Try it: Take the entries below and print only the lines from the one with "brown brush [350,348,429,399]" through the one with "purple shoe [696,256,797,330]", exactly as they stand, both ends included.

Object correspondence data:
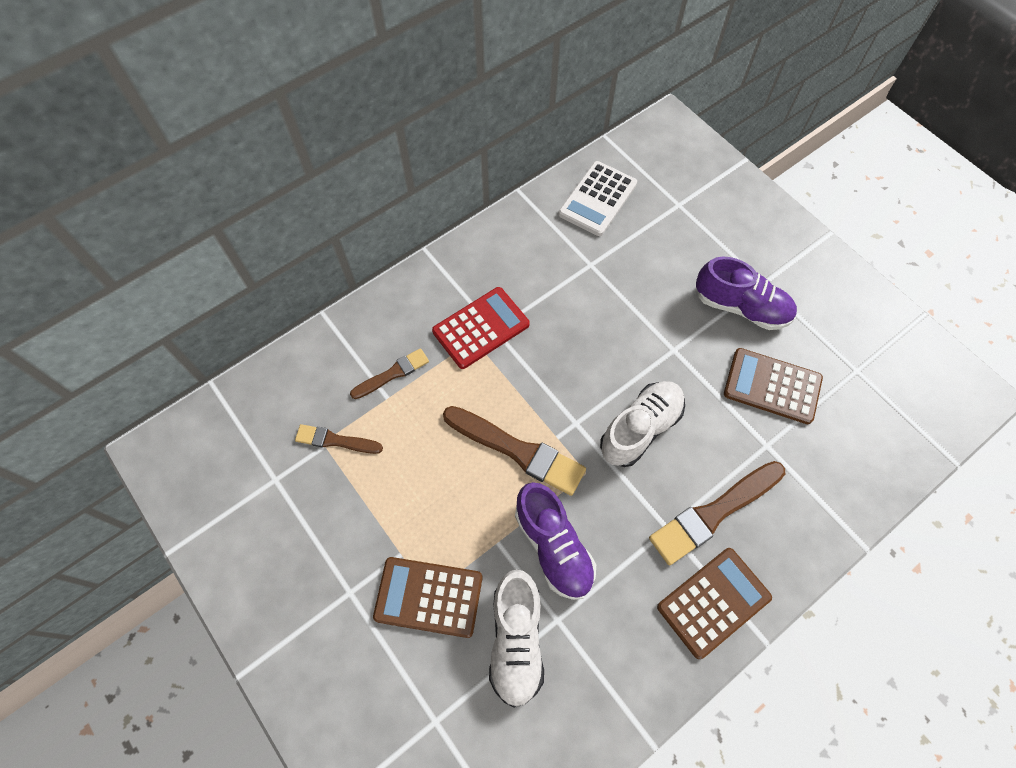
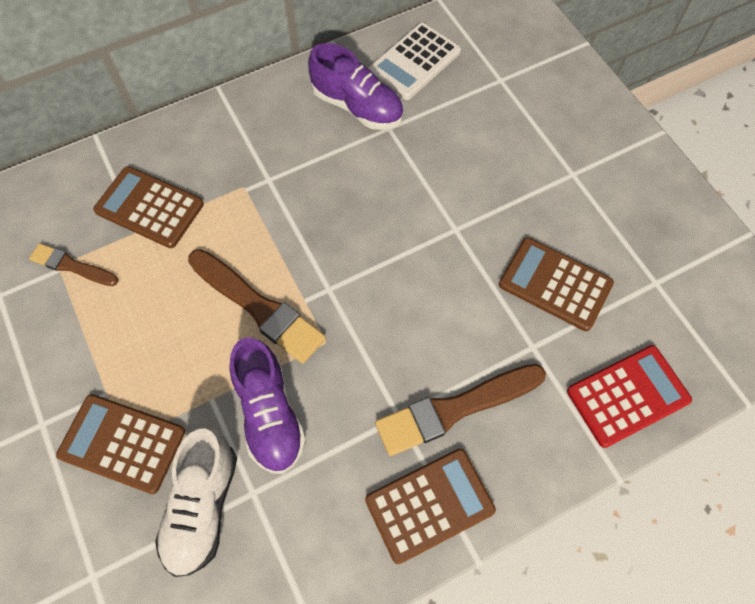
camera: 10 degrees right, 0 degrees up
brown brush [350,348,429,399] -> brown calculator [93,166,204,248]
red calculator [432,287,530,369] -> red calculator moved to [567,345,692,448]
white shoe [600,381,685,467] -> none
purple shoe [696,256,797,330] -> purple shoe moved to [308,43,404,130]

==

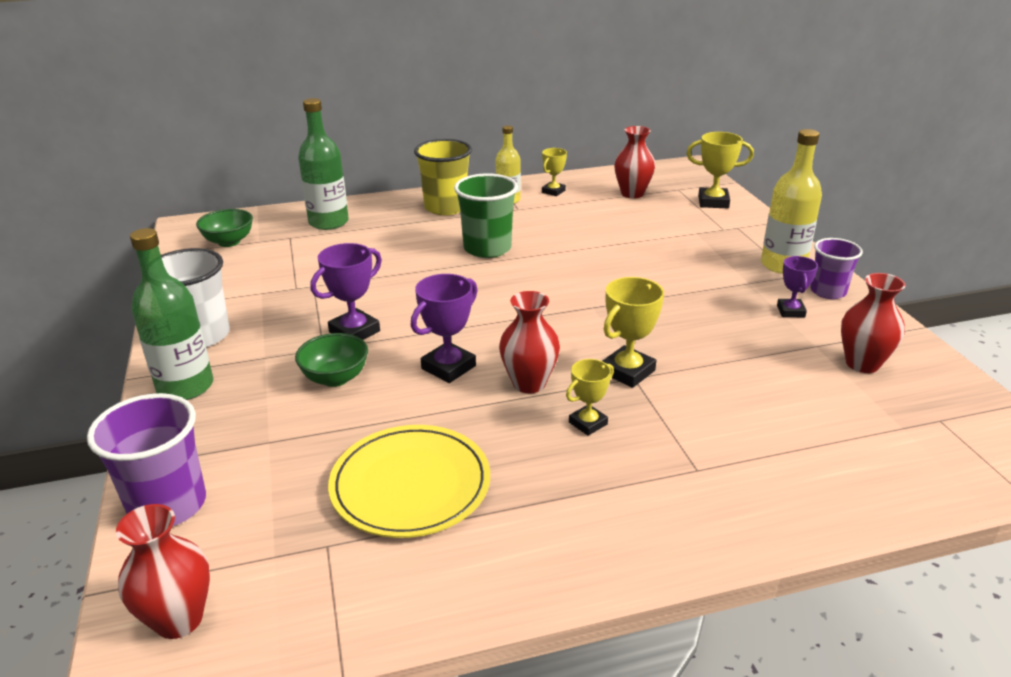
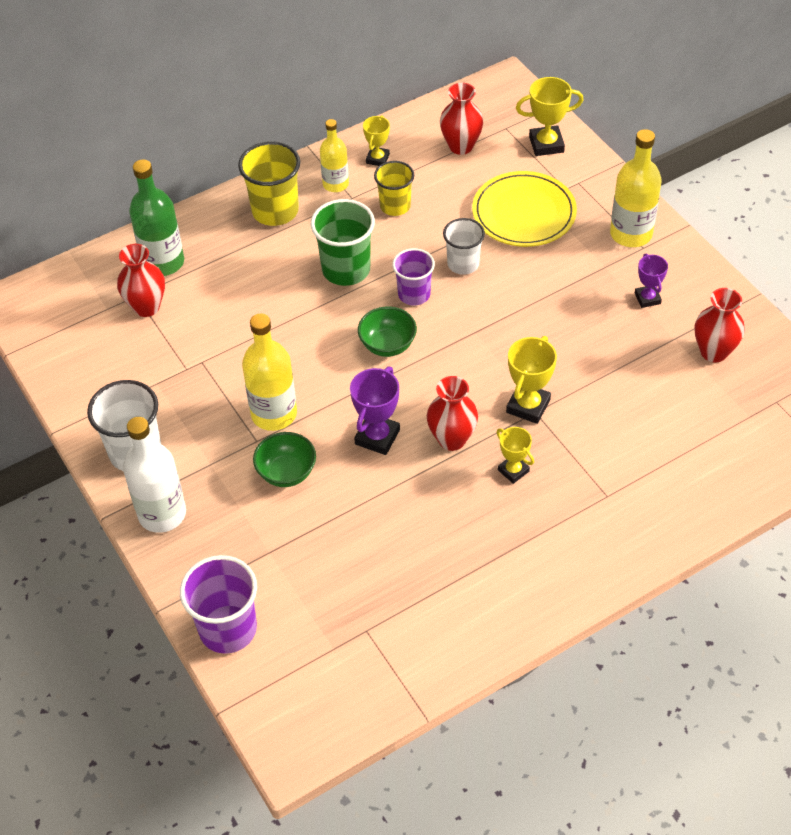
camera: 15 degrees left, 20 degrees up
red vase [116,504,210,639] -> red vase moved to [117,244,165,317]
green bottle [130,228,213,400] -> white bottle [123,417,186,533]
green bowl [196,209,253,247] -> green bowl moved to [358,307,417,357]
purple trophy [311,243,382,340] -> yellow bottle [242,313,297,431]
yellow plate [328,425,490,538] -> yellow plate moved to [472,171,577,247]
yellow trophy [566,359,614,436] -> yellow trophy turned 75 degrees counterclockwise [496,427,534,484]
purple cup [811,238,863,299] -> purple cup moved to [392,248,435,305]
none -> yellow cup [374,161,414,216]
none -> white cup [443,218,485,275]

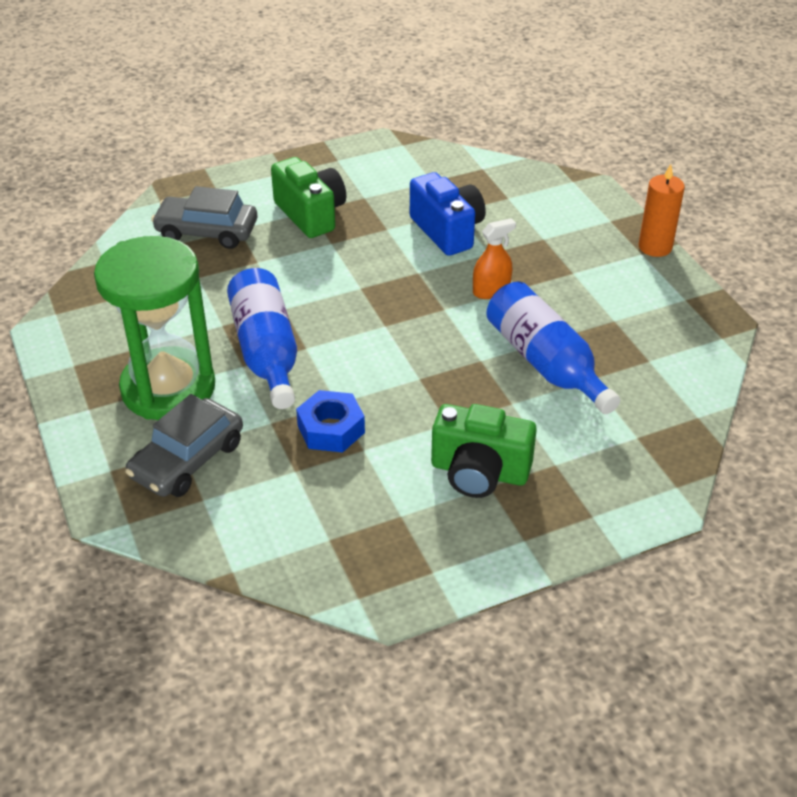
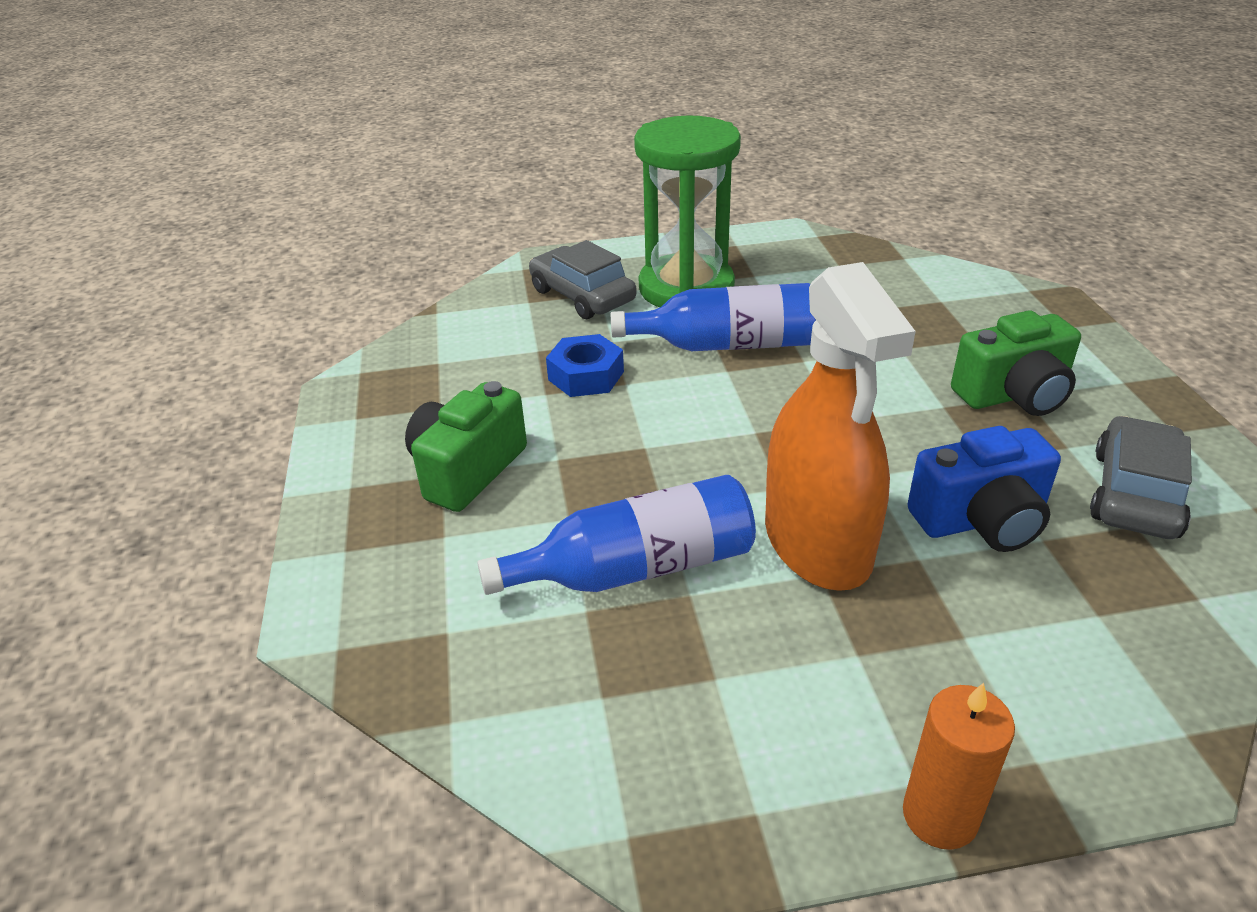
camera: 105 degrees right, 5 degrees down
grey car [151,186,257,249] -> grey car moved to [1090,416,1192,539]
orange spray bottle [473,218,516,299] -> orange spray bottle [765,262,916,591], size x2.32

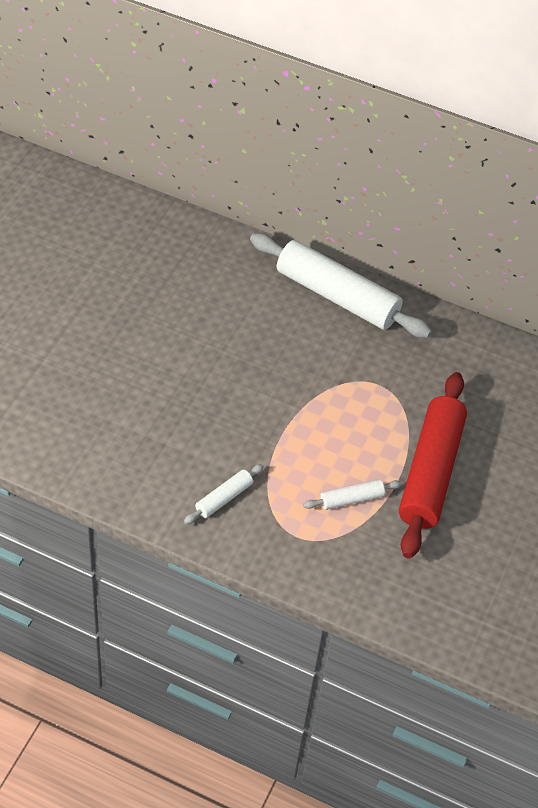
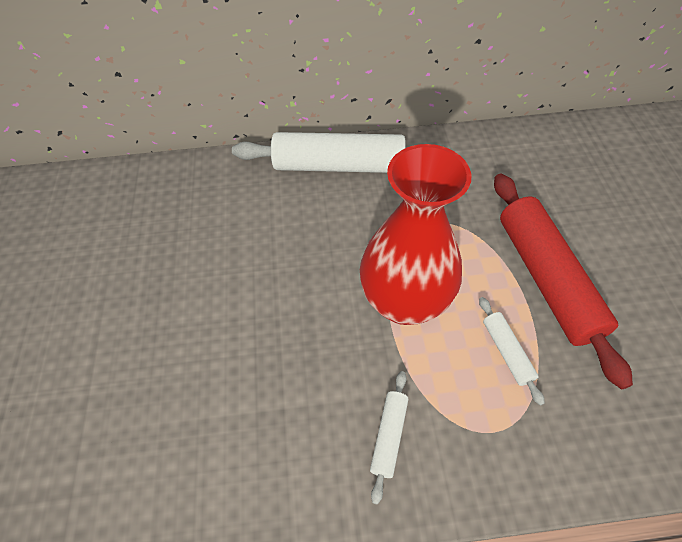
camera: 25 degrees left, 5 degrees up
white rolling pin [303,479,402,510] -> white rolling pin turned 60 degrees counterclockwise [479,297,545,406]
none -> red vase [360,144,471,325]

Answer:
brown brush [350,348,429,399] -> brown calculator [93,166,204,248]
red calculator [432,287,530,369] -> red calculator moved to [567,345,692,448]
white shoe [600,381,685,467] -> none
purple shoe [696,256,797,330] -> purple shoe moved to [308,43,404,130]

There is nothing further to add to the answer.